[Supplied entries Boundary: Start]

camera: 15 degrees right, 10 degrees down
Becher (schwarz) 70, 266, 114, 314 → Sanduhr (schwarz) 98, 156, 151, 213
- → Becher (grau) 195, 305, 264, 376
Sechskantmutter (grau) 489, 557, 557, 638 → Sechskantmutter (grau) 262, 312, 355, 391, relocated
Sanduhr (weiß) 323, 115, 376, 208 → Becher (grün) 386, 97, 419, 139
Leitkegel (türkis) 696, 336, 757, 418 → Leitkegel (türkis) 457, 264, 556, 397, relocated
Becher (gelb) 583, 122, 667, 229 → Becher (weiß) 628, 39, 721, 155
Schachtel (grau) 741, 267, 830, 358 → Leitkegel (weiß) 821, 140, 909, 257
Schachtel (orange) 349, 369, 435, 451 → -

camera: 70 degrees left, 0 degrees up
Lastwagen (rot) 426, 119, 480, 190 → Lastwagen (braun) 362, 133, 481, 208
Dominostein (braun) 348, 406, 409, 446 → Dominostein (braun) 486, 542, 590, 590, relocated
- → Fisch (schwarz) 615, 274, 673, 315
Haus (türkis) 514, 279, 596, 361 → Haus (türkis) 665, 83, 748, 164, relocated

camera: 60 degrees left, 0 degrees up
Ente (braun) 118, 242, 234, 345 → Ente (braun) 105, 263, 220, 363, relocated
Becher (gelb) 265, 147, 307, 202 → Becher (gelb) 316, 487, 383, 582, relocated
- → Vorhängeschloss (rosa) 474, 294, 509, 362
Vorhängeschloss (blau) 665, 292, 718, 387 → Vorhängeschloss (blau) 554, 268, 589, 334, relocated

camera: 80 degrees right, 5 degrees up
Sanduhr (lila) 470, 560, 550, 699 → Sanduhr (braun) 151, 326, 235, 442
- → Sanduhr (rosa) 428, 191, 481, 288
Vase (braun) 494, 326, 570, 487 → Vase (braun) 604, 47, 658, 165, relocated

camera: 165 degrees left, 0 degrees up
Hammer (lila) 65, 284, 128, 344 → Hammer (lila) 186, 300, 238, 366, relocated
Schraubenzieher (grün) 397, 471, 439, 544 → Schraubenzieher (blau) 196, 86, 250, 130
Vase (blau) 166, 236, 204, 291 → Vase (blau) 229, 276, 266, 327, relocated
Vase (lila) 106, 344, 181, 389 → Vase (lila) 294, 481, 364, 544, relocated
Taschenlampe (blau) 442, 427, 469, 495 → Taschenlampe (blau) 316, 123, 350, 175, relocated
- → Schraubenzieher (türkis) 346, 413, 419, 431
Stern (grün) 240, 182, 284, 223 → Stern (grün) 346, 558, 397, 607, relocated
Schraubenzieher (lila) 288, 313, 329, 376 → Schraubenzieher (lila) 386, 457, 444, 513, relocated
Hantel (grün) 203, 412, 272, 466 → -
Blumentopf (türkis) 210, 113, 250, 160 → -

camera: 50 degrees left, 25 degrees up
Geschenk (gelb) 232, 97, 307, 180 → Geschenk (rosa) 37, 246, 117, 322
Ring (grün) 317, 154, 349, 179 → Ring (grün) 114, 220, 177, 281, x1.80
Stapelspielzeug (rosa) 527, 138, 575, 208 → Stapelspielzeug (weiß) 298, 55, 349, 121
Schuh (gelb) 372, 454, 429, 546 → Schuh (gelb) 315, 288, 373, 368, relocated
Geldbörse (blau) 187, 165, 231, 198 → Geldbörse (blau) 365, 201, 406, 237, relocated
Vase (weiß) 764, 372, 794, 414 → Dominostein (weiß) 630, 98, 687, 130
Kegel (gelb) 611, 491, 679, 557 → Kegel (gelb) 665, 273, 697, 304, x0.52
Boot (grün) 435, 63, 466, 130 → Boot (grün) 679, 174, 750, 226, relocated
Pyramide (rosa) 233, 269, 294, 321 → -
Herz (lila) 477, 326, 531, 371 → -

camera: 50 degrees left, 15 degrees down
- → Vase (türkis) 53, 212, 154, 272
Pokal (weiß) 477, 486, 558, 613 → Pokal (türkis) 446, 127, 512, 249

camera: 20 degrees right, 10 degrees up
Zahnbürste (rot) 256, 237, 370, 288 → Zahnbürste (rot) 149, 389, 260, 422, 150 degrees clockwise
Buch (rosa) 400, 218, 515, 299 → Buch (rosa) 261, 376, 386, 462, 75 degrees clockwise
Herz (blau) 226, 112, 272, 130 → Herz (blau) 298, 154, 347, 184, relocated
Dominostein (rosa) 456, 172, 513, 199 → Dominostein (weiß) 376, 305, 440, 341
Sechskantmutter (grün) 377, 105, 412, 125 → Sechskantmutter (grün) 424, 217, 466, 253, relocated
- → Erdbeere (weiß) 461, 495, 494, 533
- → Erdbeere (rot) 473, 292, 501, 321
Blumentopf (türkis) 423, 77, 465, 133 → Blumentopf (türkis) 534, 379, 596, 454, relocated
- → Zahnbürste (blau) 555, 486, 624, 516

[Supplied entries Boundary: End]

Report the number of lines in the listing above that include the word "grau", and nothing else.

# Exercise output:
3